Problem statement :: Search the entries below for the string "point" and give the number of lines that hold it, nothing else.

Stored data ::
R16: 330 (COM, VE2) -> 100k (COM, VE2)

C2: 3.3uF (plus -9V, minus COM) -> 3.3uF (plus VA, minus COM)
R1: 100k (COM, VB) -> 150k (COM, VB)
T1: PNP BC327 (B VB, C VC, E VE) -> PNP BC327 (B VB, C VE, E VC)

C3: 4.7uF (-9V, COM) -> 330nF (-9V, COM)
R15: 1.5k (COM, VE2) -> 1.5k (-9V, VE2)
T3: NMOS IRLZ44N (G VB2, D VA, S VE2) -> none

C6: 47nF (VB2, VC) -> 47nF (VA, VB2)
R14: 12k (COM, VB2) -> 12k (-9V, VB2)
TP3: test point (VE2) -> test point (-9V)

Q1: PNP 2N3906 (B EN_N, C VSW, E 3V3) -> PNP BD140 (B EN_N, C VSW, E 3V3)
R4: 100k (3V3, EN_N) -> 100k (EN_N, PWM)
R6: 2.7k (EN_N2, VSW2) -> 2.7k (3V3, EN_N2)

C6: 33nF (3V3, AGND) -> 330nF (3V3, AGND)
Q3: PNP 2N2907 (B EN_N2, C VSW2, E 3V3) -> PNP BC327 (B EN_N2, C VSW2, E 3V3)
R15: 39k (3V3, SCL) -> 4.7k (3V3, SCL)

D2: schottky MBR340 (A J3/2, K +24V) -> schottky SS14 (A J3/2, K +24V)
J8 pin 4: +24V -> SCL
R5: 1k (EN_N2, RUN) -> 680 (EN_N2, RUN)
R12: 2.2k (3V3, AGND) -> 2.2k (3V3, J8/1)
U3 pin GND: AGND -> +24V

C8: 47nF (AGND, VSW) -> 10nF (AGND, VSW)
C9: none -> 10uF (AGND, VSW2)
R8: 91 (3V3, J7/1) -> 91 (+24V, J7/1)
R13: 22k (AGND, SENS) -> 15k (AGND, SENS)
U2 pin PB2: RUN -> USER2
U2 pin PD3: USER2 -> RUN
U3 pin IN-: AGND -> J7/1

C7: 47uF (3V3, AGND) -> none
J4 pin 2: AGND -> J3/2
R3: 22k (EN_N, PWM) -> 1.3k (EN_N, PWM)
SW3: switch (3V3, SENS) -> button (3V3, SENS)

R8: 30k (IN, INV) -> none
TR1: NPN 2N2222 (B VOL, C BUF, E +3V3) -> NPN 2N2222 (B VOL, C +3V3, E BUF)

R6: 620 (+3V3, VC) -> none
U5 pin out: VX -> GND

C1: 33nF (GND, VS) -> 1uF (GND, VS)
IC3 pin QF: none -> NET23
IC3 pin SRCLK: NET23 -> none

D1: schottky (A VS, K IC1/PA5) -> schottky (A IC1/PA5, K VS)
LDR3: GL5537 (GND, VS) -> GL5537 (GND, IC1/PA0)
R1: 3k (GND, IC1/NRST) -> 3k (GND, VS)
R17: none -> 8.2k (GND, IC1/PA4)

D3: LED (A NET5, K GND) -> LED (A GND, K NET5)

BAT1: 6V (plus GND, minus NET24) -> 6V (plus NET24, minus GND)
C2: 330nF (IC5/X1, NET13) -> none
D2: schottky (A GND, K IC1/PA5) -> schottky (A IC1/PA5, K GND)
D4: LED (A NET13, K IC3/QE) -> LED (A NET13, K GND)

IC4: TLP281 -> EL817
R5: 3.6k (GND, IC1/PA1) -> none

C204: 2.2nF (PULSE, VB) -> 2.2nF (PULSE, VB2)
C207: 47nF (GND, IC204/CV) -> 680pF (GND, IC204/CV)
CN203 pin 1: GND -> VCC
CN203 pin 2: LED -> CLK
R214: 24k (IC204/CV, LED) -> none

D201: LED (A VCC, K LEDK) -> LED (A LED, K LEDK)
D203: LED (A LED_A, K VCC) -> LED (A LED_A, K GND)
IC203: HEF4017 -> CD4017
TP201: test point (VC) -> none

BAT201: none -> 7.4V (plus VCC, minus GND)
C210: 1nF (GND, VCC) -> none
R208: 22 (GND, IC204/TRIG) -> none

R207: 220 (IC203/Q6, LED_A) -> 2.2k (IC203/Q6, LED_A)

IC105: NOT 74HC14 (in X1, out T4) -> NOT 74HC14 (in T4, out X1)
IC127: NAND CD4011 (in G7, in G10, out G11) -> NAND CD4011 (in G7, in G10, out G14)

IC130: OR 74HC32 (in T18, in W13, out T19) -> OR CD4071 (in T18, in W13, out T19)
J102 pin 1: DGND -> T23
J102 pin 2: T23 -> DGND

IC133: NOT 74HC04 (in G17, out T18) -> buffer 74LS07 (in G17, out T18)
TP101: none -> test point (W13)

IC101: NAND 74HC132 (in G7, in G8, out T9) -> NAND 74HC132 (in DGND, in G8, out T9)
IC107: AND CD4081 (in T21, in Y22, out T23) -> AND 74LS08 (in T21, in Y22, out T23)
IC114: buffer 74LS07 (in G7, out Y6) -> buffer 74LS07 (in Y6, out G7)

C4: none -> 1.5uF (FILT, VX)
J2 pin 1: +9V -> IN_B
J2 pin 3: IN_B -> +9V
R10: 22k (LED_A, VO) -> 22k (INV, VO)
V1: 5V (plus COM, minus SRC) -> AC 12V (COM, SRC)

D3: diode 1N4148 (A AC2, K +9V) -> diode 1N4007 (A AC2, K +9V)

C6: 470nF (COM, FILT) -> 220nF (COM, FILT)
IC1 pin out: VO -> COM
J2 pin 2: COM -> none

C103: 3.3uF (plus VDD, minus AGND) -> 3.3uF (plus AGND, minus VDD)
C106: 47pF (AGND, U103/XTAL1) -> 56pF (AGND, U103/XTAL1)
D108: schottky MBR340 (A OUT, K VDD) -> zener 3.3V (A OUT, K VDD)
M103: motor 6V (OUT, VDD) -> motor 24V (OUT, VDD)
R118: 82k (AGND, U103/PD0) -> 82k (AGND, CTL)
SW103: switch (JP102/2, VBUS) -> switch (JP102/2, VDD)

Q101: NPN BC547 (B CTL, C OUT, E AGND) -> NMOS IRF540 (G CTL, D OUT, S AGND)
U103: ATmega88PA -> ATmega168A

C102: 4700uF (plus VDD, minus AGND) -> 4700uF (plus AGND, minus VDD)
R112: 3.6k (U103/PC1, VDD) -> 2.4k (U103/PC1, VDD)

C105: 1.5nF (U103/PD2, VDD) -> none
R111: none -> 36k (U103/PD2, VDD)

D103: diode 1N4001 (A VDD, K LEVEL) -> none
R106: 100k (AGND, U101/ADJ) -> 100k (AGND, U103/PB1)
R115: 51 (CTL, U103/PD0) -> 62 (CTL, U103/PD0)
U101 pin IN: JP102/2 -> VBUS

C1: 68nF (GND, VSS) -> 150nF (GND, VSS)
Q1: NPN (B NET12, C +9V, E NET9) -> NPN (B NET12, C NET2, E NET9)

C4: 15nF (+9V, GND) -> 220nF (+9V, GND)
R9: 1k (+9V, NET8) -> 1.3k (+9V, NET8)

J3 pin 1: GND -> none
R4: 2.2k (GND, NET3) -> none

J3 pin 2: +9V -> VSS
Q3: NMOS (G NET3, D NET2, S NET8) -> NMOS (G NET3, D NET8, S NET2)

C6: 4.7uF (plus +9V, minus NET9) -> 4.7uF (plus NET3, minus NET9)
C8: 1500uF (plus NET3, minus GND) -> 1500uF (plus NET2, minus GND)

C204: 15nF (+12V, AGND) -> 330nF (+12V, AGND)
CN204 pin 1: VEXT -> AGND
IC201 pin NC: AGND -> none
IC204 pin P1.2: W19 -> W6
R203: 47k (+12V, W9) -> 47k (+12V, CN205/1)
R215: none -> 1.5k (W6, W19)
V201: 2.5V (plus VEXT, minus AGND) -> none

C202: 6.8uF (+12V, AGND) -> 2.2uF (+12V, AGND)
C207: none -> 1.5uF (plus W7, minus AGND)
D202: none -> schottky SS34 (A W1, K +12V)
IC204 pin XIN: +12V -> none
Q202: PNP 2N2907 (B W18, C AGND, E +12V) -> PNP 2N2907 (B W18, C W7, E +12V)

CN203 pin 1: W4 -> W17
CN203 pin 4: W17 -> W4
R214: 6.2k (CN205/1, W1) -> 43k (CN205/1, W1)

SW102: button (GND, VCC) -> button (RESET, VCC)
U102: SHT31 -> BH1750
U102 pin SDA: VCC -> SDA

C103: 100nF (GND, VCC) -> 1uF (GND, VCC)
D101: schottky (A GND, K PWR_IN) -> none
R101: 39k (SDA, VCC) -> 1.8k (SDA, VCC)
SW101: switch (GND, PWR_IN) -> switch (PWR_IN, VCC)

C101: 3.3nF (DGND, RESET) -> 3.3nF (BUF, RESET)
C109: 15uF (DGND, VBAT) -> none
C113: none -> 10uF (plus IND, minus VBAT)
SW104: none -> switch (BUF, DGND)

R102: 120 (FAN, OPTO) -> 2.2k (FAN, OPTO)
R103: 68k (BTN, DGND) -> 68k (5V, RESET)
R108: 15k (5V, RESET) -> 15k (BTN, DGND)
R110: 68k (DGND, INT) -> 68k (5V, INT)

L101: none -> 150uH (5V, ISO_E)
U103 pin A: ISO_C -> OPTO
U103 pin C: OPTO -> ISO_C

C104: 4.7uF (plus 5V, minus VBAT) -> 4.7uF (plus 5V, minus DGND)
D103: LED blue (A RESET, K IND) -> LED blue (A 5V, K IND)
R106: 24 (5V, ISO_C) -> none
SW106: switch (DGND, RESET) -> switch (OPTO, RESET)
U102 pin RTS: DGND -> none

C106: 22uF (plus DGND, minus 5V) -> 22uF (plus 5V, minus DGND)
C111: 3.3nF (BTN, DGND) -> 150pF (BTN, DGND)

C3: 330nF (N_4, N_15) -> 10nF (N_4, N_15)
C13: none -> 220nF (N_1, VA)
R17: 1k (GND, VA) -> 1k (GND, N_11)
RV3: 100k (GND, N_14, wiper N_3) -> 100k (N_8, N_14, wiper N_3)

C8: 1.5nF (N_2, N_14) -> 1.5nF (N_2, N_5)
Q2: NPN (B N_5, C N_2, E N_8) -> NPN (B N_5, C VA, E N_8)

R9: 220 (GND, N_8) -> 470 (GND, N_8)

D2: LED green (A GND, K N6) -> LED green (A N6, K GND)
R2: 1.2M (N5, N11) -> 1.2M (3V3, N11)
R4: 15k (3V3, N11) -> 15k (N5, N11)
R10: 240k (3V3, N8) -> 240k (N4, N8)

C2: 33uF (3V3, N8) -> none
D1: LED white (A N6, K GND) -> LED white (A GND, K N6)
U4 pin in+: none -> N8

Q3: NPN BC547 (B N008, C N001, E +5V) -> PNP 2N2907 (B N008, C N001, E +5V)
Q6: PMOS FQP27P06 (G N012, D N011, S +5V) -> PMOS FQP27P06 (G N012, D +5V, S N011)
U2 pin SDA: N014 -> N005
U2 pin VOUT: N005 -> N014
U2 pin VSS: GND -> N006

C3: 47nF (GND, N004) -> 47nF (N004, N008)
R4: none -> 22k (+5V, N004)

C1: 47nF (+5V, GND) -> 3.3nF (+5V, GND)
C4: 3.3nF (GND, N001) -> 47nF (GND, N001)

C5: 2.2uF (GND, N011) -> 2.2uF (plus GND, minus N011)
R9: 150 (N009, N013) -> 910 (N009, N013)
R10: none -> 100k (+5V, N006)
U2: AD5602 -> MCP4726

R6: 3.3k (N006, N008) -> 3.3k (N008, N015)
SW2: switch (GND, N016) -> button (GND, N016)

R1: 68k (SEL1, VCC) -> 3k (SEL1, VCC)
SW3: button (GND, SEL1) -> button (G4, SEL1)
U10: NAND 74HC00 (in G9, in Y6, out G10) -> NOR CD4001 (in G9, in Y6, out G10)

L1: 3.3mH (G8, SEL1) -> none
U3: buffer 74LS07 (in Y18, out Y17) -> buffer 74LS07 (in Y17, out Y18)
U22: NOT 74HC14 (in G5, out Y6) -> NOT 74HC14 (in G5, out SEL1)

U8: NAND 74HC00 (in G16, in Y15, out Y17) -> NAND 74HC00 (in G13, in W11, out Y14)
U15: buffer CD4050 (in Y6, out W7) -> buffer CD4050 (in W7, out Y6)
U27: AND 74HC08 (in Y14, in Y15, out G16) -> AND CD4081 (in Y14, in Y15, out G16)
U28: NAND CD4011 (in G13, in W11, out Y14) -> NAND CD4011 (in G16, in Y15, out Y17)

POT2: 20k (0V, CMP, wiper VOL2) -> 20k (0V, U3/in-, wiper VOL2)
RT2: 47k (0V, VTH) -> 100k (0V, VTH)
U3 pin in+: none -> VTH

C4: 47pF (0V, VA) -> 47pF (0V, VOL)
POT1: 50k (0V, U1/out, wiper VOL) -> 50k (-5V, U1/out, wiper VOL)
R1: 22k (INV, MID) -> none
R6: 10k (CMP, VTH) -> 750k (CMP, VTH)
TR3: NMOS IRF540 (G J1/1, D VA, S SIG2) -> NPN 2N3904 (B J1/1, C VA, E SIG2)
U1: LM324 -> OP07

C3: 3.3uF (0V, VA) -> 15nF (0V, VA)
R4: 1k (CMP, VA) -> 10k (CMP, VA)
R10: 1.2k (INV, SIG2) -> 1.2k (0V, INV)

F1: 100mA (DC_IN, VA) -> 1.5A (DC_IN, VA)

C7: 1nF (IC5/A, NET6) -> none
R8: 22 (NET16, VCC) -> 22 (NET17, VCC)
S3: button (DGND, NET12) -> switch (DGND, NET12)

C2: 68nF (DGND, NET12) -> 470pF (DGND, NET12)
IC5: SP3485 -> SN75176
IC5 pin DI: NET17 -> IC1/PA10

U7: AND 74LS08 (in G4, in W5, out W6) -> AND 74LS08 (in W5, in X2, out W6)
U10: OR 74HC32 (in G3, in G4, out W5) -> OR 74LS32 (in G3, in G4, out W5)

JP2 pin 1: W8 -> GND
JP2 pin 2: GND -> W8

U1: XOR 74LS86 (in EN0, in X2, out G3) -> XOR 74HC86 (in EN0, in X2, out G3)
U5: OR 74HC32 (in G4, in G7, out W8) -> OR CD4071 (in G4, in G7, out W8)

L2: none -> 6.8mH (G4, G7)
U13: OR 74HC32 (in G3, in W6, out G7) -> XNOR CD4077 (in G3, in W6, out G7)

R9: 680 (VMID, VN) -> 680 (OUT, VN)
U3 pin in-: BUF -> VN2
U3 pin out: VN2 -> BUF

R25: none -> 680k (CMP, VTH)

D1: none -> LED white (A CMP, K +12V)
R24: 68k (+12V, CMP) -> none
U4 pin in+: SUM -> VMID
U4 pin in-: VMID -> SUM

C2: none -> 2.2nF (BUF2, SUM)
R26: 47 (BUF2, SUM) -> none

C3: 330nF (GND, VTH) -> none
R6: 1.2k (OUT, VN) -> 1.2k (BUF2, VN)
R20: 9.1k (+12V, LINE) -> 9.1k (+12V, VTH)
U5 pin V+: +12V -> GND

Response area :: 3